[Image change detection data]
---------------
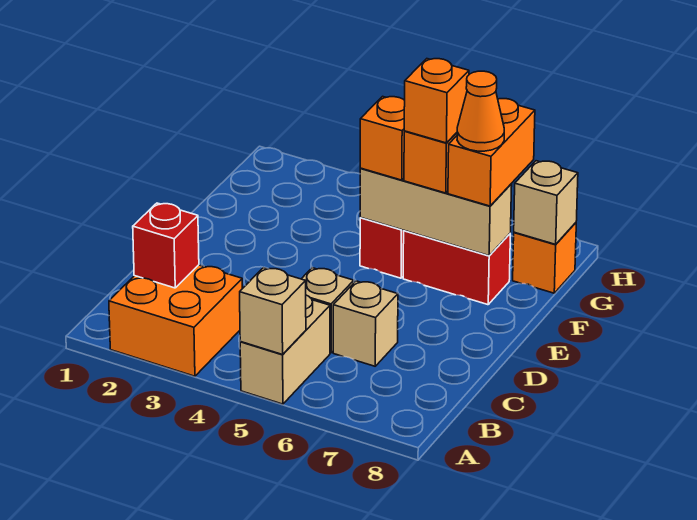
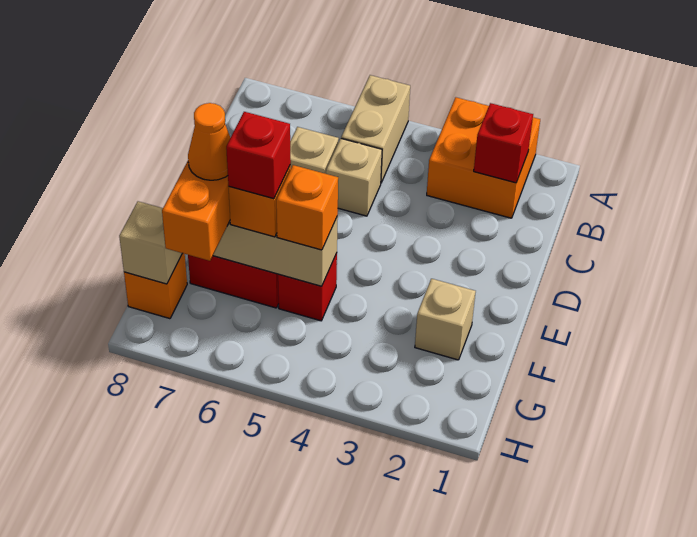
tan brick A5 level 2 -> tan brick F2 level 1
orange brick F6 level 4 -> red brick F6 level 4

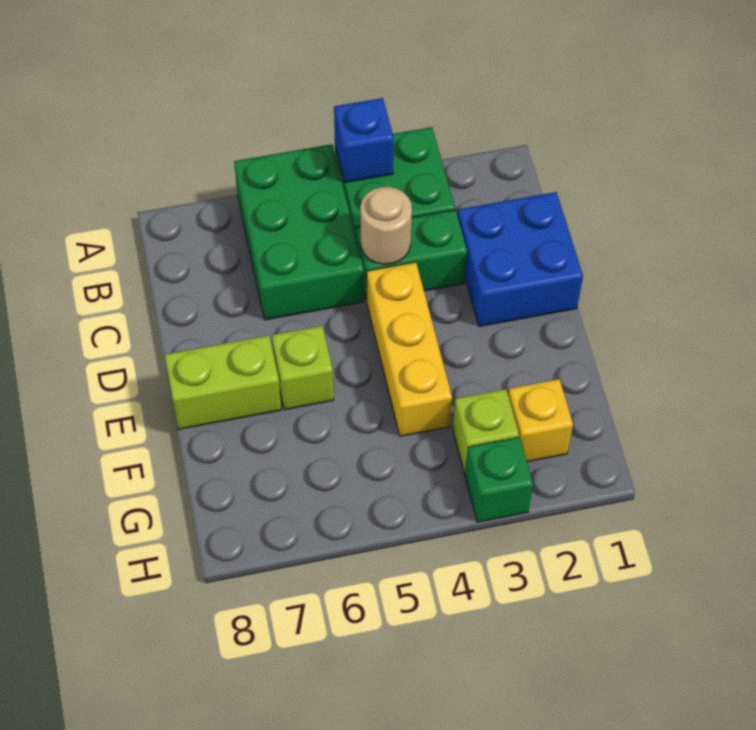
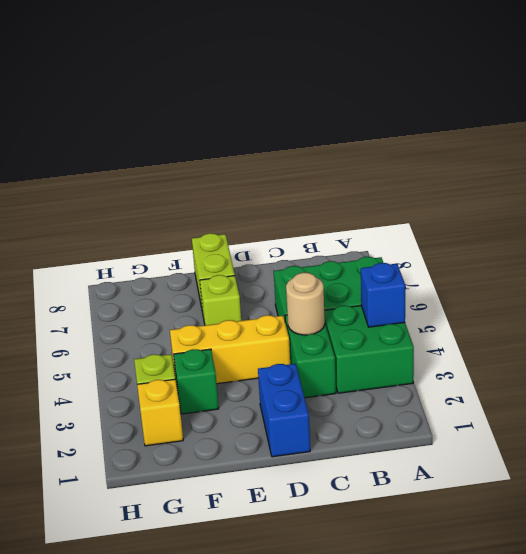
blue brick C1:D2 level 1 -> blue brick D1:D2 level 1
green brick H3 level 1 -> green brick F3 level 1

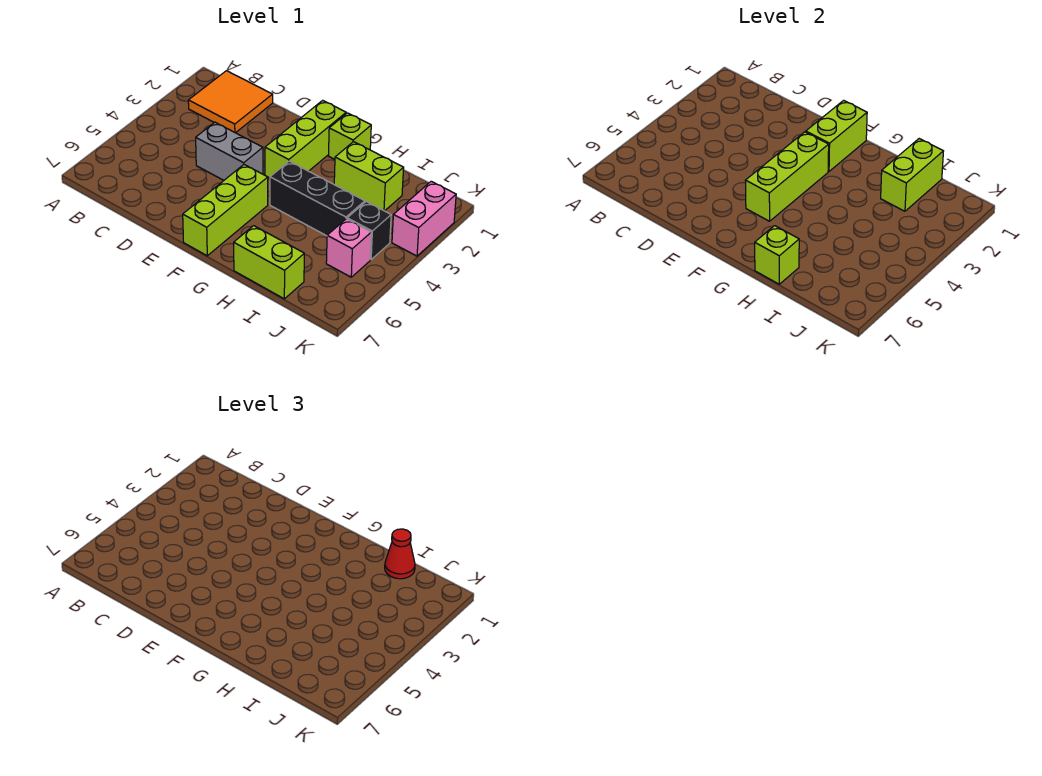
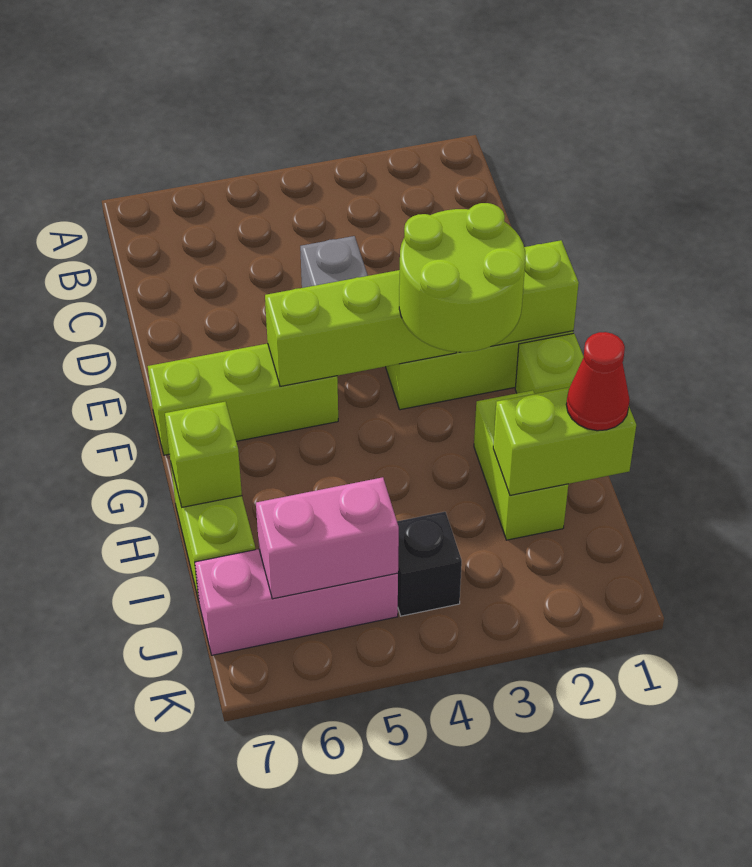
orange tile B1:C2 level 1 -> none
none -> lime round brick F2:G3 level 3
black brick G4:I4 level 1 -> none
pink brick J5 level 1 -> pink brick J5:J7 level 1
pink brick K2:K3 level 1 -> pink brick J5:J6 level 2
---------------
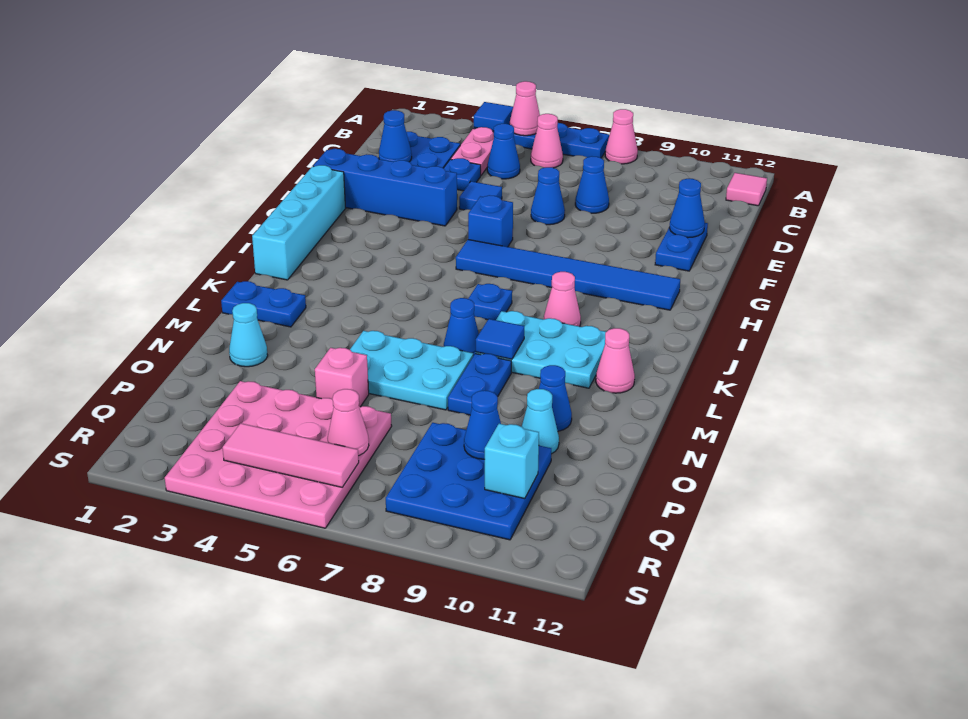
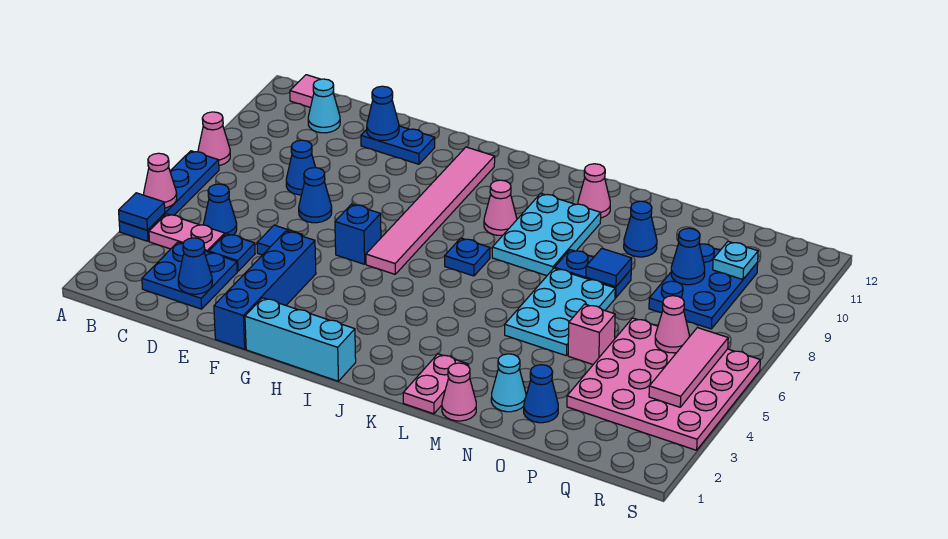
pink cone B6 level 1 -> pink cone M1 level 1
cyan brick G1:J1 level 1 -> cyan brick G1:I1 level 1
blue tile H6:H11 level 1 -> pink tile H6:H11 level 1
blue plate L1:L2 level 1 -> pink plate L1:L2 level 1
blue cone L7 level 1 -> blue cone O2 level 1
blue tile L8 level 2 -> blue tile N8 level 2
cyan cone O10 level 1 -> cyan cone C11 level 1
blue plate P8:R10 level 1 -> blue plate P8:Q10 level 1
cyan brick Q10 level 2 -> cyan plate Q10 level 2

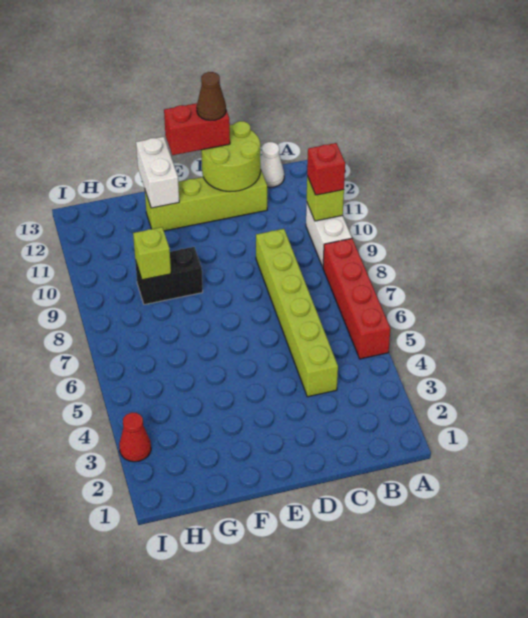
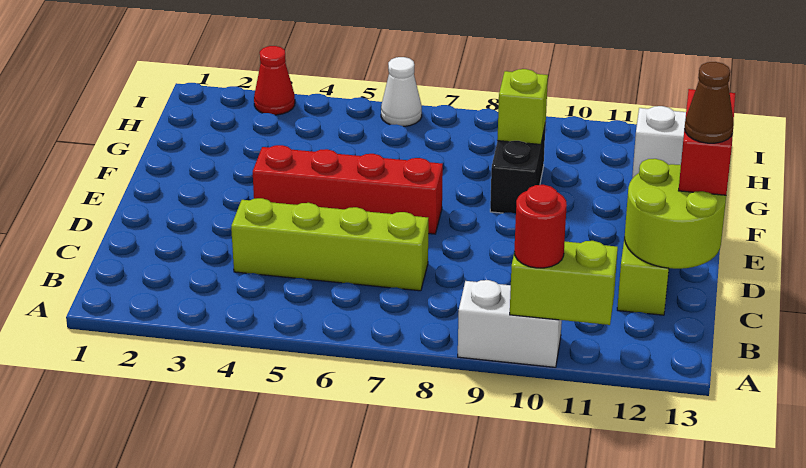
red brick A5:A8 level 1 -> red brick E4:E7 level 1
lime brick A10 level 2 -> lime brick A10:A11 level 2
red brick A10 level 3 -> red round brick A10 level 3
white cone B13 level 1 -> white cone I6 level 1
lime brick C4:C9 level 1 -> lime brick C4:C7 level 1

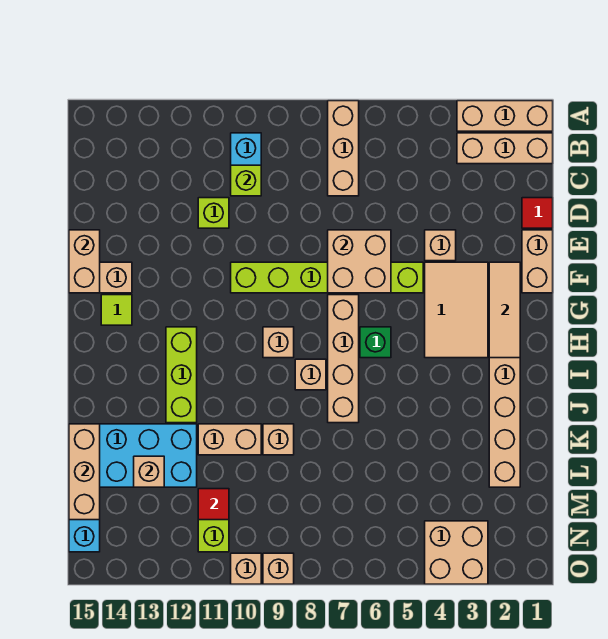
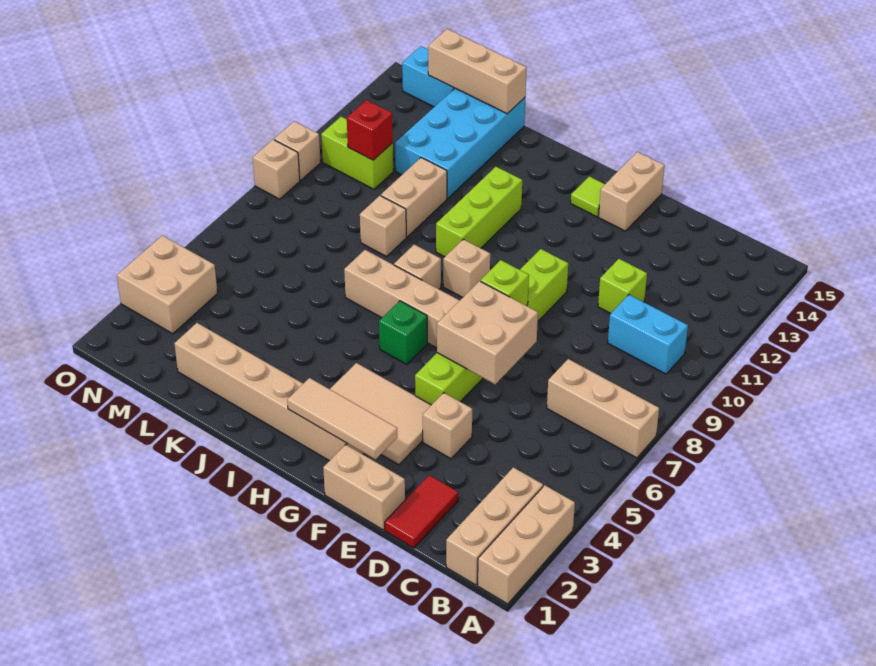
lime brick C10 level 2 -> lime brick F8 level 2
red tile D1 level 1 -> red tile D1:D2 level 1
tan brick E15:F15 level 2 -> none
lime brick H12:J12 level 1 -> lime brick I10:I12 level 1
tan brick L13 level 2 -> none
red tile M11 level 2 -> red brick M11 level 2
---------------
__To do__
Write out word for word the lines above that run from the one with "red brick A10" to the one with "tan brick E15:F15 level 2 -> none". Include both end lines; exclude the images.

__Result of this task__
red brick A10 level 3 -> red round brick A10 level 3
white cone B13 level 1 -> white cone I6 level 1
lime brick C4:C9 level 1 -> lime brick C4:C7 level 1

lime brick C10 level 2 -> lime brick F8 level 2
red tile D1 level 1 -> red tile D1:D2 level 1
tan brick E15:F15 level 2 -> none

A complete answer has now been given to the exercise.